Extract every line between the one with "pink soap dispenser: 7 -> 8" and the end of the entries, both included, word for word and free of pictures.

Object state change records:
□ □ □ □

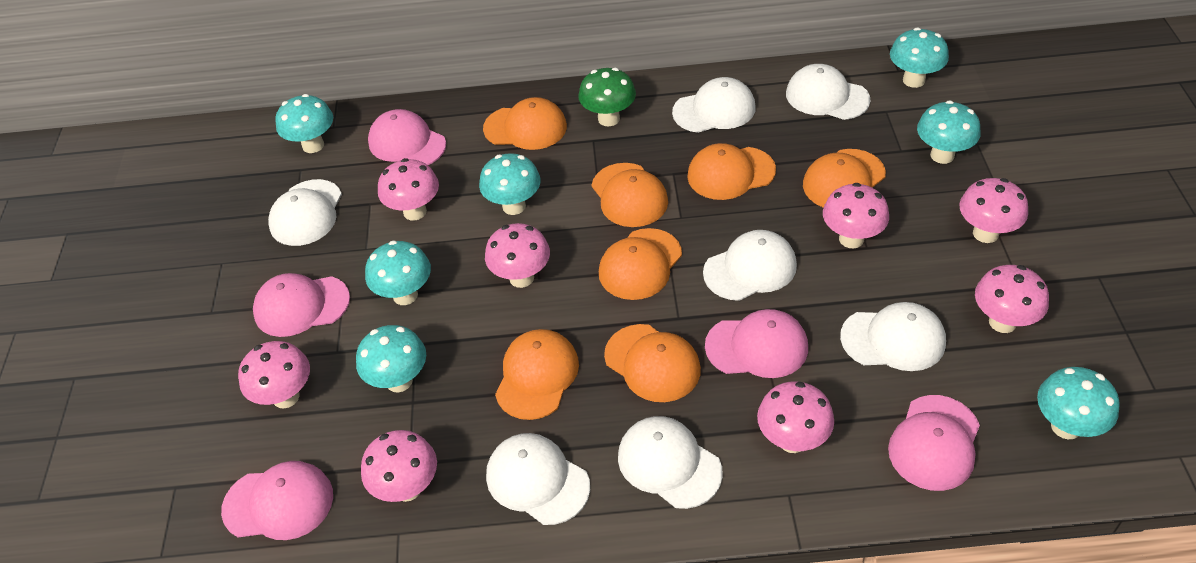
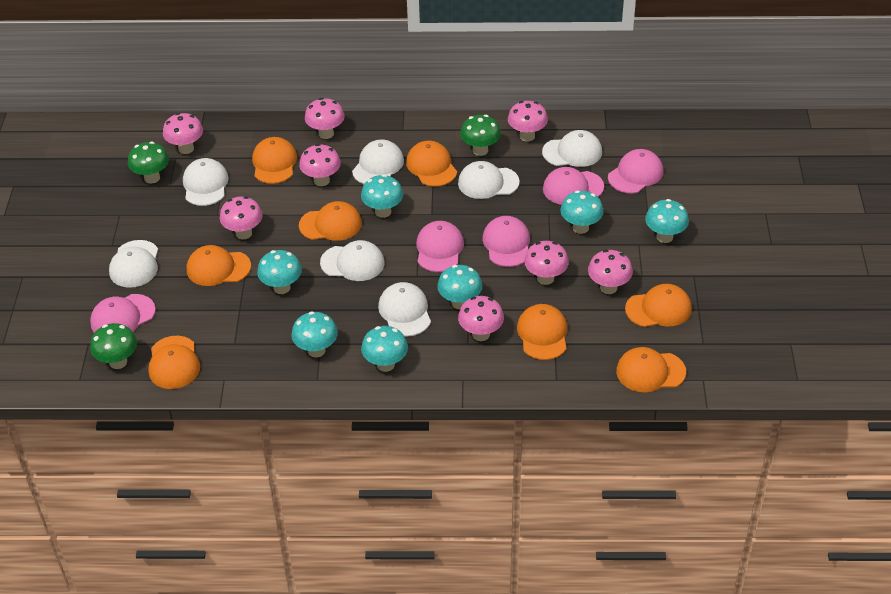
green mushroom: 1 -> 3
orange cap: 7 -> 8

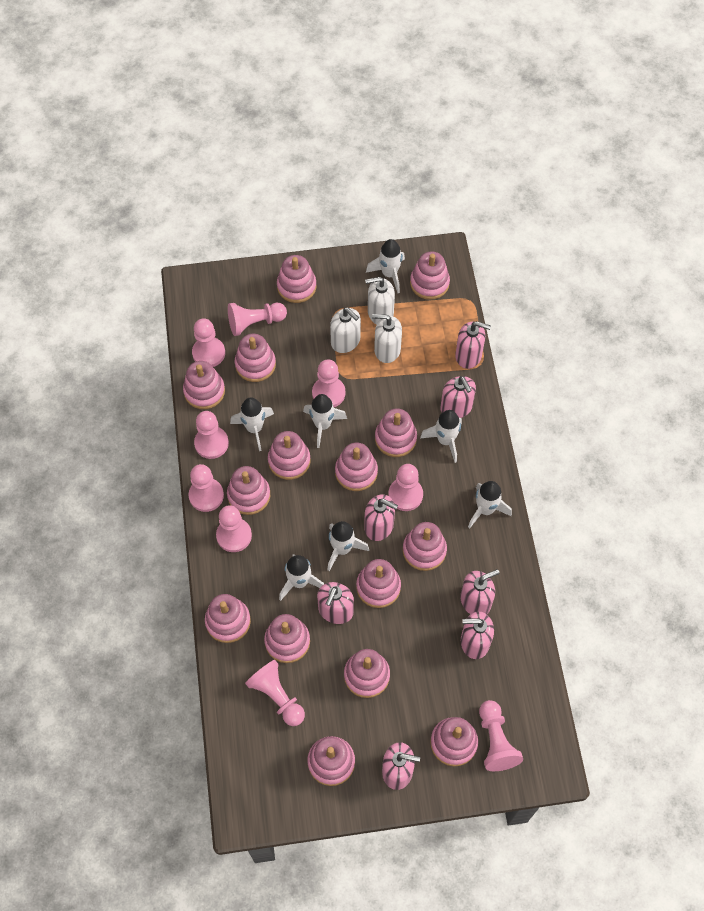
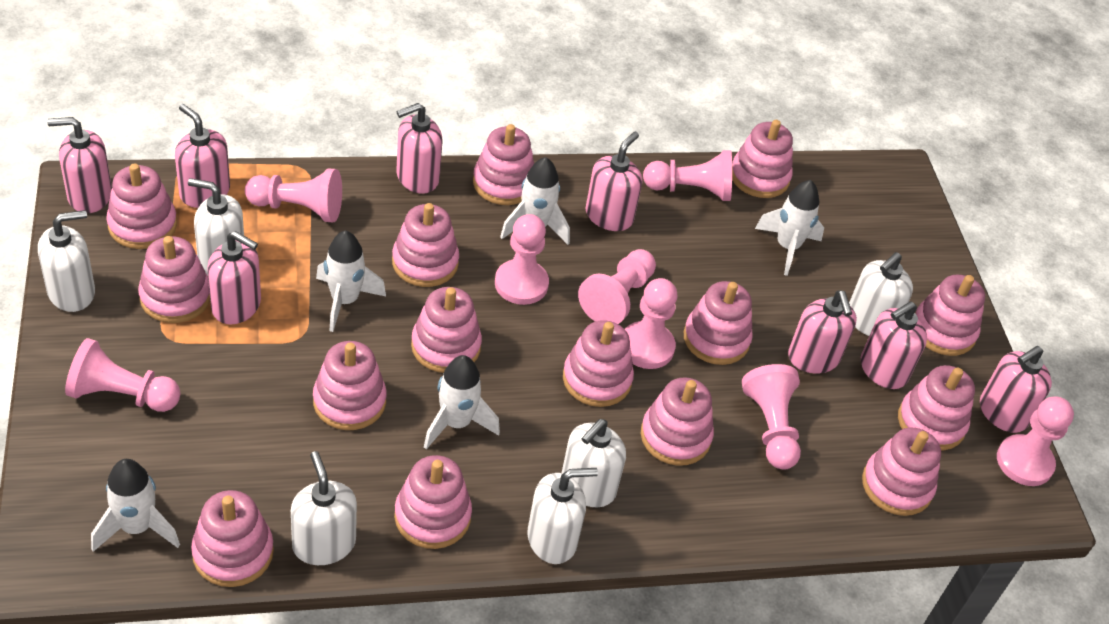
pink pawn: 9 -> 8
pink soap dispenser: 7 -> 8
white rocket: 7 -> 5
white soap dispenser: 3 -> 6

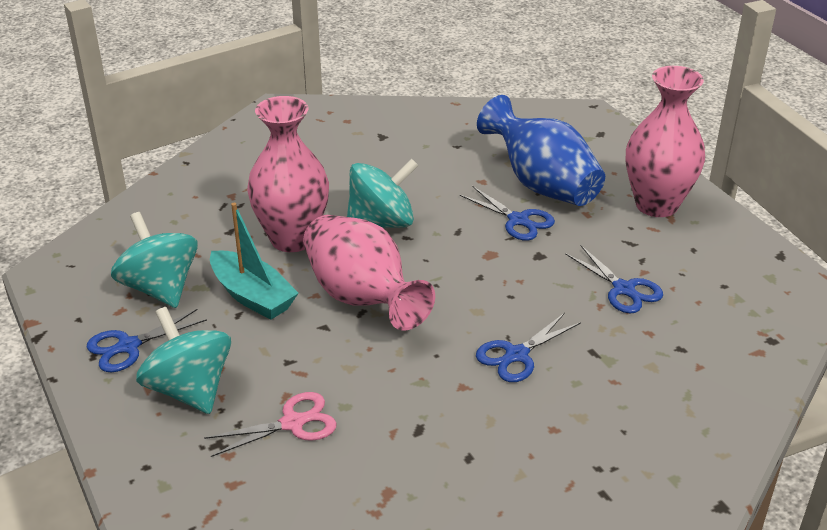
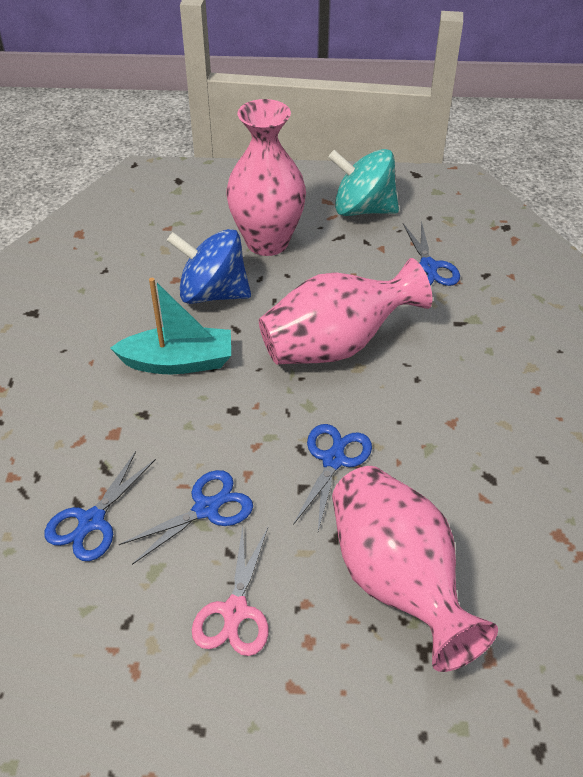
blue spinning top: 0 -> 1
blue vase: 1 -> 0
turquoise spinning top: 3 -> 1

□ □ □ □

YOUR SOLUTION:
pink soap dispenser: 7 -> 8
white rocket: 7 -> 5
white soap dispenser: 3 -> 6

blue spinning top: 0 -> 1
blue vase: 1 -> 0
turquoise spinning top: 3 -> 1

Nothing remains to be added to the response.